*** Data to process Section Begins ***

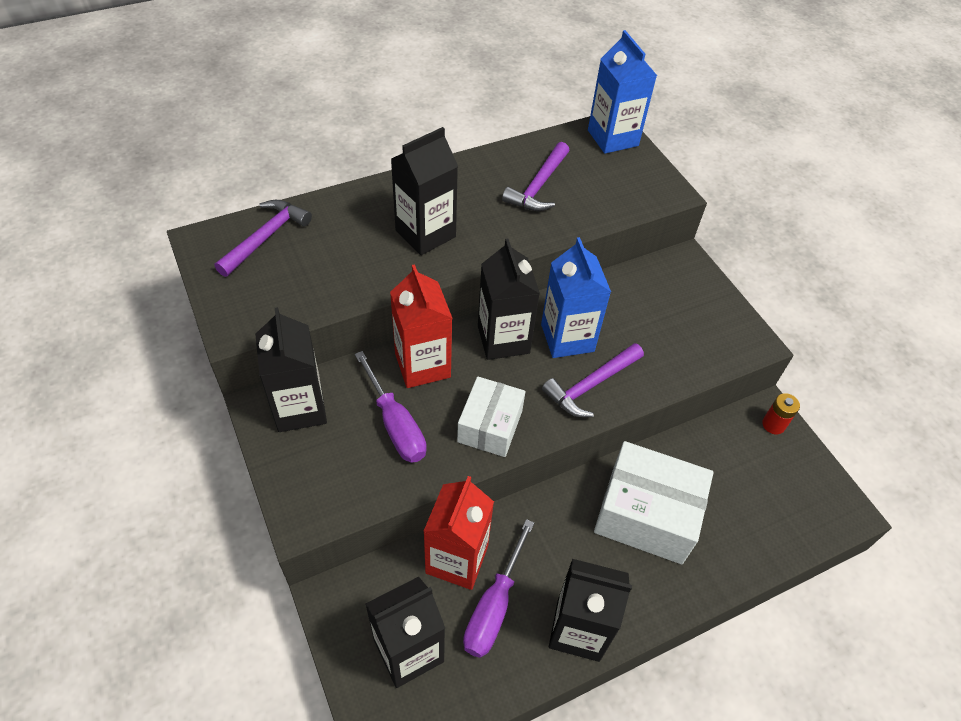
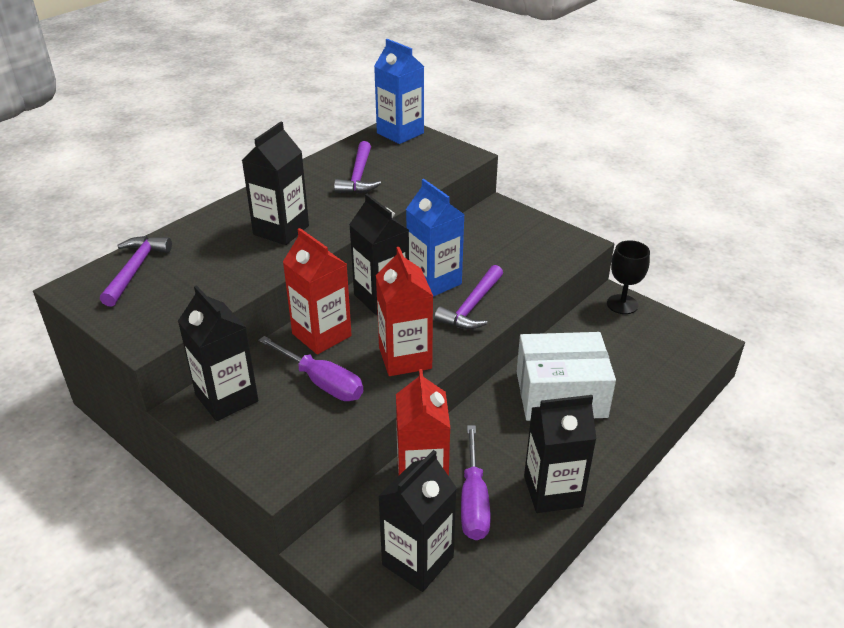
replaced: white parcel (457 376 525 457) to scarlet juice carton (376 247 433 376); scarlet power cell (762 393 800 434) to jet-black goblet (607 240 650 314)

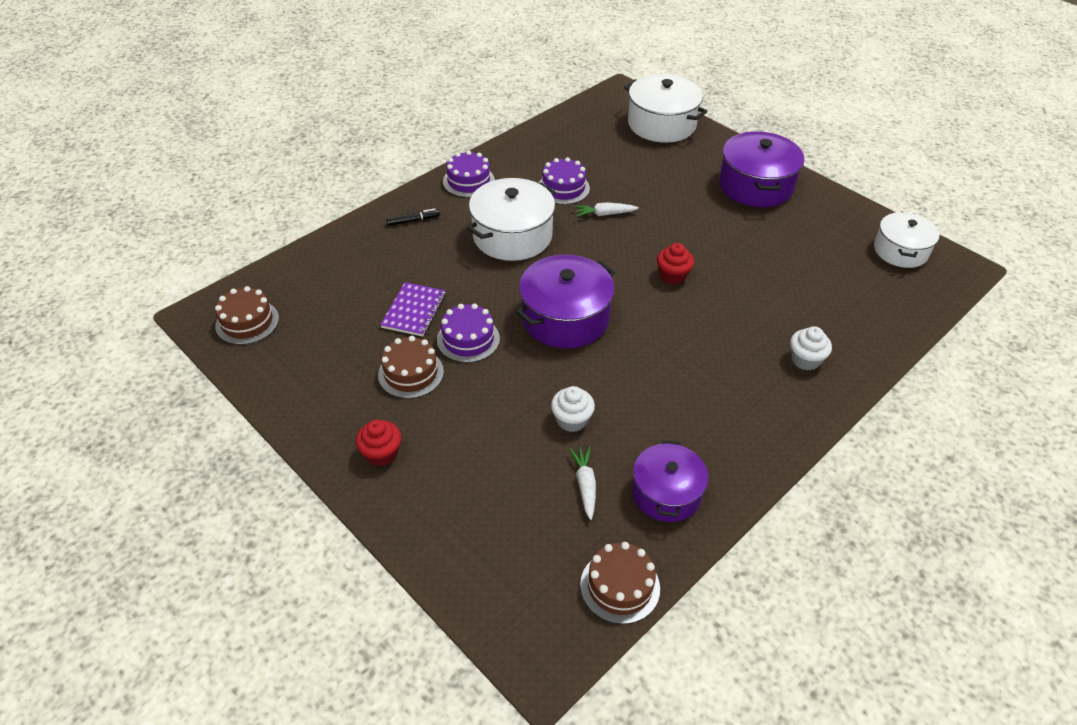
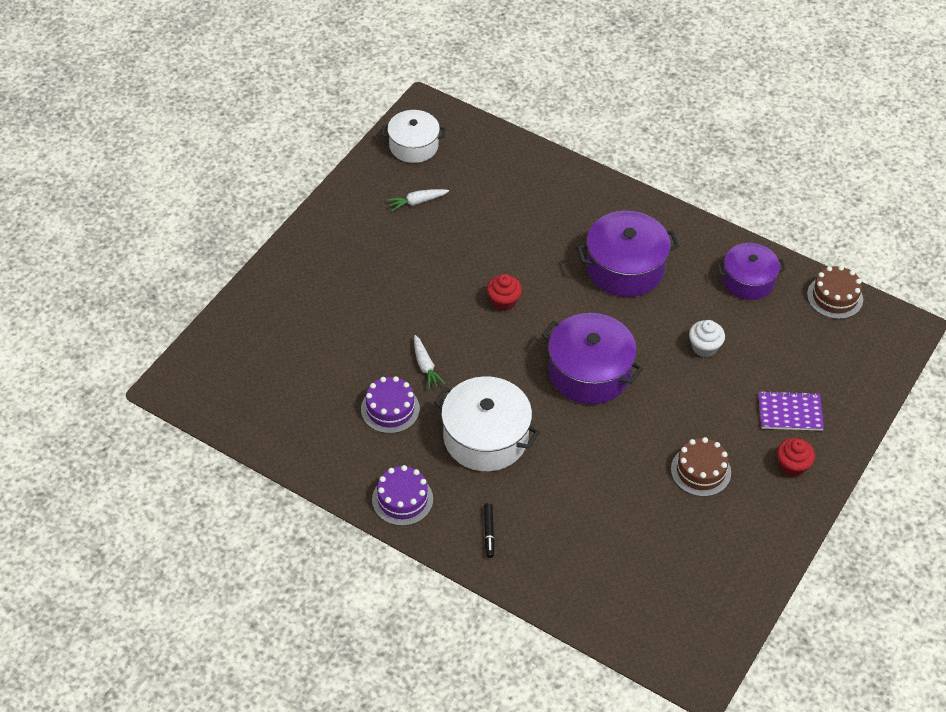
removed: brown cake (215 286 279 345); purple cake (437 303 500 363); white cooking pot (624 74 708 143); white cupcake (790 326 832 370)
moved: purple exercise book (380 282 446 337) to (758 391 824 431); white carrot (569 446 596 520) to (386 189 449 211); purple cooking pot (719 131 804 207) to (577 211 679 297)
turned: jet-black felt pen (386 208 440 226) = (484 503 495 558) 150 degrees counterclockwise

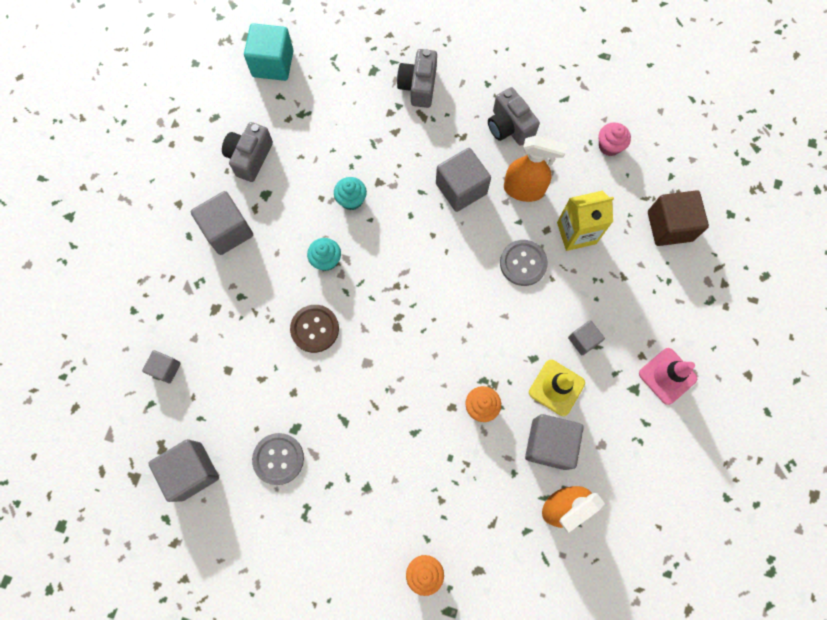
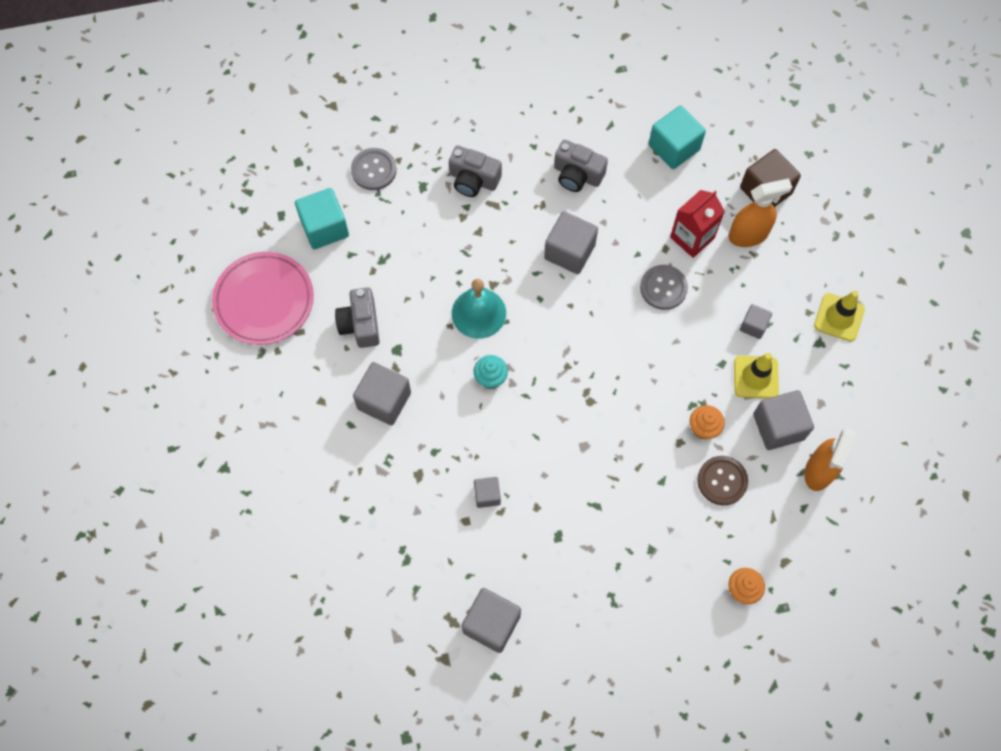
added: pink plate (212 252 314 345)
moved: grey cube (142 350 181 383) to (474 477 501 508); grey button (252 433 304 485) to (351 148 397 190); brown button (290 305 339 353) to (697 456 748 505); orange sprayer (504 136 567 202) to (728 178 792 247)
replaced: turquoise cupcake (334 177 367 210) to turquoise hand bell (452 279 506 339); pink cupcake (598 122 631 156) to turquoise cube (649 105 706 169)
recoloured: yellow juice carton (557 191 614 251) to scarlet juice carton (670 190 725 258); pink road cone (639 348 697 405) to yellow road cone (814 291 865 342)
turned: grey camera (397 49 437 108) = (449 146 502 197) 45 degrees counterclockwise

*** Data to process Section Ends ***

#### [The problem]
Copy out the data verbatim, with no pictures.

#### [Answer to the exercise]
replaced: white parcel (457 376 525 457) to scarlet juice carton (376 247 433 376); scarlet power cell (762 393 800 434) to jet-black goblet (607 240 650 314)

removed: brown cake (215 286 279 345); purple cake (437 303 500 363); white cooking pot (624 74 708 143); white cupcake (790 326 832 370)
moved: purple exercise book (380 282 446 337) to (758 391 824 431); white carrot (569 446 596 520) to (386 189 449 211); purple cooking pot (719 131 804 207) to (577 211 679 297)
turned: jet-black felt pen (386 208 440 226) = (484 503 495 558) 150 degrees counterclockwise

added: pink plate (212 252 314 345)
moved: grey cube (142 350 181 383) to (474 477 501 508); grey button (252 433 304 485) to (351 148 397 190); brown button (290 305 339 353) to (697 456 748 505); orange sprayer (504 136 567 202) to (728 178 792 247)
replaced: turquoise cupcake (334 177 367 210) to turquoise hand bell (452 279 506 339); pink cupcake (598 122 631 156) to turquoise cube (649 105 706 169)
recoloured: yellow juice carton (557 191 614 251) to scarlet juice carton (670 190 725 258); pink road cone (639 348 697 405) to yellow road cone (814 291 865 342)
turned: grey camera (397 49 437 108) = (449 146 502 197) 45 degrees counterclockwise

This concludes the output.